[Scene comparison data]
··········

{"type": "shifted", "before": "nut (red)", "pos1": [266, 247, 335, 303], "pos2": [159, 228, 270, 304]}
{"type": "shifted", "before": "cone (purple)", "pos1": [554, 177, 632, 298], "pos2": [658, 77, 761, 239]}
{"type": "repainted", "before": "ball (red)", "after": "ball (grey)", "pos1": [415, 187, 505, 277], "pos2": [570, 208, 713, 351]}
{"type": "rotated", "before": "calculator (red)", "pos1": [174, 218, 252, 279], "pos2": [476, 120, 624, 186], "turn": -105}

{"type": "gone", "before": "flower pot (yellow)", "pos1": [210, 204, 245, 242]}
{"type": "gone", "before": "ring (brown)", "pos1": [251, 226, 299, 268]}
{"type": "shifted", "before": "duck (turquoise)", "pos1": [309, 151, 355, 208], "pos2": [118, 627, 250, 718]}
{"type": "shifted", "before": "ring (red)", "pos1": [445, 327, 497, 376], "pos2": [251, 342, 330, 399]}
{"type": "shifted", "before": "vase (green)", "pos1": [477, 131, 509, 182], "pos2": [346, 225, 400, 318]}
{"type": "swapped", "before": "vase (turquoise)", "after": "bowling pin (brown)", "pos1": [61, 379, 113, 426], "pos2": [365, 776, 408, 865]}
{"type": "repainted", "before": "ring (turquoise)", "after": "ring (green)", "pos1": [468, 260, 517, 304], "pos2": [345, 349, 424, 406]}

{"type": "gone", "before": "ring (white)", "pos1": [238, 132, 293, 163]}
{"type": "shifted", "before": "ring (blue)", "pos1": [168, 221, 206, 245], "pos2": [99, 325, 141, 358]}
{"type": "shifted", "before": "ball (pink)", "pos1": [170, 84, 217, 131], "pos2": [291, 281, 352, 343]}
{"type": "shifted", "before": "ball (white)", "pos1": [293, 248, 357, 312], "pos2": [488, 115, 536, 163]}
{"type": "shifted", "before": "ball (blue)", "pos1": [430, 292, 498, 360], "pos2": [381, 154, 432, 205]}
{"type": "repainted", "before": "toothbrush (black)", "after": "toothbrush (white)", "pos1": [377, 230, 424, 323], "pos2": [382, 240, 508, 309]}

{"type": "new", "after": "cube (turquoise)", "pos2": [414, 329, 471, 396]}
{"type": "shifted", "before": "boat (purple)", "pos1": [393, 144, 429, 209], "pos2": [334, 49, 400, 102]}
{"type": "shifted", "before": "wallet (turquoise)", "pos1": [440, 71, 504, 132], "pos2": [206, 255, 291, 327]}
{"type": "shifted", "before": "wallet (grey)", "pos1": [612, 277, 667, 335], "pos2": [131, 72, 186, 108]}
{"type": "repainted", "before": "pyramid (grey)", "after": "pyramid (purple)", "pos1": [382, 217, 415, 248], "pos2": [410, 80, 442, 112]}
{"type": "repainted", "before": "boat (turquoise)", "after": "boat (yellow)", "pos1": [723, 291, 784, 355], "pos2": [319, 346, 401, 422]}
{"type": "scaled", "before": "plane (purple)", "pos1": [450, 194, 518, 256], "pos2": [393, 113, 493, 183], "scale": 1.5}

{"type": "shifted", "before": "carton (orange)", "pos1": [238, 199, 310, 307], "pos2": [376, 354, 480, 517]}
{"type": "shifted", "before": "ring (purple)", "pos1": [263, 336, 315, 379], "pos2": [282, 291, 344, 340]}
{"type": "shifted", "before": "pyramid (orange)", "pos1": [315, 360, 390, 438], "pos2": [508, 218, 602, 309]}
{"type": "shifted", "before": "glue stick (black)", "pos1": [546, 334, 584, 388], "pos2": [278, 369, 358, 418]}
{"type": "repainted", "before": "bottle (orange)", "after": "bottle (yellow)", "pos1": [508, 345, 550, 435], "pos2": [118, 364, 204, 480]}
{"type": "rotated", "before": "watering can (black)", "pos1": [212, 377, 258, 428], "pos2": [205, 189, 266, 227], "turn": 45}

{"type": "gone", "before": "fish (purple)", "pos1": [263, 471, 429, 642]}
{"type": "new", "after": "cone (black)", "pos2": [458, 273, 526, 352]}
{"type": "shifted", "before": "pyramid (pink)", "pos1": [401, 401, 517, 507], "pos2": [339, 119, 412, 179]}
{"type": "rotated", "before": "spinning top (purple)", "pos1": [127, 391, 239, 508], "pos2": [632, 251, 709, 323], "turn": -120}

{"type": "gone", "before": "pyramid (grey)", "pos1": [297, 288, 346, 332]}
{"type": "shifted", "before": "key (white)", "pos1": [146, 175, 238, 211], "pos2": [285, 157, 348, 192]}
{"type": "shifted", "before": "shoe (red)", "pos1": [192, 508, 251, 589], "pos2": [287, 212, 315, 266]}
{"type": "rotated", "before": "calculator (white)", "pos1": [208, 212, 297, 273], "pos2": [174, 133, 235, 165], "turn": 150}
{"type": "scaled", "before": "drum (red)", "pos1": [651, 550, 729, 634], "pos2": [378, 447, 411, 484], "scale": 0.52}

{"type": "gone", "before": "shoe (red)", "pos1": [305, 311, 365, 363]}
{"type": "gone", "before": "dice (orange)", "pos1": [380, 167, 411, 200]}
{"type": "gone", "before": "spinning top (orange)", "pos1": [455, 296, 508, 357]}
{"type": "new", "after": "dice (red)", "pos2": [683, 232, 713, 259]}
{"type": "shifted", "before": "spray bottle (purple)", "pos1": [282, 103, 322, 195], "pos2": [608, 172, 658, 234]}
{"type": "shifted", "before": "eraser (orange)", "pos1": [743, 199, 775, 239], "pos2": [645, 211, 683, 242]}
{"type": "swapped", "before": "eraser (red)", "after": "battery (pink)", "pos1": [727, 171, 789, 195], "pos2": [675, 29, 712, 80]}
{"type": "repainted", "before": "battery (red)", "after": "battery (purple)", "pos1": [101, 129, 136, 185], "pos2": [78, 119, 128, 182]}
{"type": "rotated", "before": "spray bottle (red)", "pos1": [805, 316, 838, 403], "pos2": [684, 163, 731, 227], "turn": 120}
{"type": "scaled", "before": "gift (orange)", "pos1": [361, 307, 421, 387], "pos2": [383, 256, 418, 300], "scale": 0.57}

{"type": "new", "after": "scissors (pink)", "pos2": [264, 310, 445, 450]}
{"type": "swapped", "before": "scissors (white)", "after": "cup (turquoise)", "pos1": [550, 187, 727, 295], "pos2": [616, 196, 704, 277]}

··········

Look through the entries and find each line that has the string "pyramid". Copy those lines.

{"type": "repainted", "before": "pyramid (grey)", "after": "pyramid (purple)", "pos1": [382, 217, 415, 248], "pos2": [410, 80, 442, 112]}
{"type": "shifted", "before": "pyramid (orange)", "pos1": [315, 360, 390, 438], "pos2": [508, 218, 602, 309]}
{"type": "shifted", "before": "pyramid (pink)", "pos1": [401, 401, 517, 507], "pos2": [339, 119, 412, 179]}
{"type": "gone", "before": "pyramid (grey)", "pos1": [297, 288, 346, 332]}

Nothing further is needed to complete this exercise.